=== WHAT IS BEING ASKED ===
Would you please copy every line below that includes the string "flashlight"?

=== DATASET EXTRACT ===
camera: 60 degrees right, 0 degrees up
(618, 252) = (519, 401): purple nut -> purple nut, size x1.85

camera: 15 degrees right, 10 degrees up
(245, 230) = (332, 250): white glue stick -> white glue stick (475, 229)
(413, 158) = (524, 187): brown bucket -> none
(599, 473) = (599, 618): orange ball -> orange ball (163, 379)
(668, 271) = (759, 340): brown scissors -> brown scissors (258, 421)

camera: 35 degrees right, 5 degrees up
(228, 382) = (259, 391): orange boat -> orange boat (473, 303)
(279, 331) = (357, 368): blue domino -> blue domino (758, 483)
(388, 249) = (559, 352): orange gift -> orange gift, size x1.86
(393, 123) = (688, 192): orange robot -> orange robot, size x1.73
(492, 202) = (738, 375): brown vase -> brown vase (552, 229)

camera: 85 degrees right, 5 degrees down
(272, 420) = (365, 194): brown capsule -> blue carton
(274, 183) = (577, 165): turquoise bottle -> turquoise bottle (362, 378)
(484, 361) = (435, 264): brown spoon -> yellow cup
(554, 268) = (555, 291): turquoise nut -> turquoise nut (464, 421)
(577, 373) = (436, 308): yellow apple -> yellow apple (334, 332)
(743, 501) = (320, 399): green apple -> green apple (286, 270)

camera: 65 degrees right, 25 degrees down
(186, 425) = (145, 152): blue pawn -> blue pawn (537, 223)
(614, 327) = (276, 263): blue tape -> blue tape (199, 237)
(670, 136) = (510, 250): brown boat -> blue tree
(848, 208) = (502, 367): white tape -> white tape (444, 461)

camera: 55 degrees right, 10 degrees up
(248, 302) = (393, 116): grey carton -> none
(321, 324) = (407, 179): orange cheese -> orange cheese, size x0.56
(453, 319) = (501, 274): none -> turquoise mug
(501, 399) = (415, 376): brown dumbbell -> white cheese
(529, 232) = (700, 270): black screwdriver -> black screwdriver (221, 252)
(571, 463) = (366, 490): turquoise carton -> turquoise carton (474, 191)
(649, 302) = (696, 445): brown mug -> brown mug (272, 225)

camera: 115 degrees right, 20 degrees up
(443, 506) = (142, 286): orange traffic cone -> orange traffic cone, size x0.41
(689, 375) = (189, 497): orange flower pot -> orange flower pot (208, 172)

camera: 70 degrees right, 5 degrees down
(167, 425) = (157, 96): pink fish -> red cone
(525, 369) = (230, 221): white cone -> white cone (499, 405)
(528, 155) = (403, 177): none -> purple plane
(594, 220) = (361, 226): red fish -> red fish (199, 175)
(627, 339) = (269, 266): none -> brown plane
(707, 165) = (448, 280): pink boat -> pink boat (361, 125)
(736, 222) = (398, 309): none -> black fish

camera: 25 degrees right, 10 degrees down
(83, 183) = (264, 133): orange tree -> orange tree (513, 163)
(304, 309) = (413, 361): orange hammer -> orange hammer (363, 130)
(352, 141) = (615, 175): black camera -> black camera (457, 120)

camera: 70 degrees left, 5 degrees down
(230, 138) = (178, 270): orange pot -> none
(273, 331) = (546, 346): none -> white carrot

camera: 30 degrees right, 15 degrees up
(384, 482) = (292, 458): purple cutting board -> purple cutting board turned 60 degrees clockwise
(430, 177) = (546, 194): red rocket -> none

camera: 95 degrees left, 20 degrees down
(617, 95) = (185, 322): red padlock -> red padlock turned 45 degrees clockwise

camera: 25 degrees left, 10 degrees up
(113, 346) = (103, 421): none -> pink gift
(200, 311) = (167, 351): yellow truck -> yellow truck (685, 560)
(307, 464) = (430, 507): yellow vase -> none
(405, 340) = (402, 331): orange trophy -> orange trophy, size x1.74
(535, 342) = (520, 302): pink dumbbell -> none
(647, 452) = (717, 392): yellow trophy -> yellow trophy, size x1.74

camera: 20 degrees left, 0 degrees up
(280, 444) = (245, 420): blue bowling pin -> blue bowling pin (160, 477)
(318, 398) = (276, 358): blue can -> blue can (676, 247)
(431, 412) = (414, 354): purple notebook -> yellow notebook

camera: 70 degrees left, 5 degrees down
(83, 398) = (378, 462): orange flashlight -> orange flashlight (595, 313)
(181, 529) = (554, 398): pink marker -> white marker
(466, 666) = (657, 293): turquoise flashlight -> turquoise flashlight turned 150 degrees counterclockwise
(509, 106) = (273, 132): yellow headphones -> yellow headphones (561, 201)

=== RESPONSE ===
(83, 398) = (378, 462): orange flashlight -> orange flashlight (595, 313)
(466, 666) = (657, 293): turquoise flashlight -> turquoise flashlight turned 150 degrees counterclockwise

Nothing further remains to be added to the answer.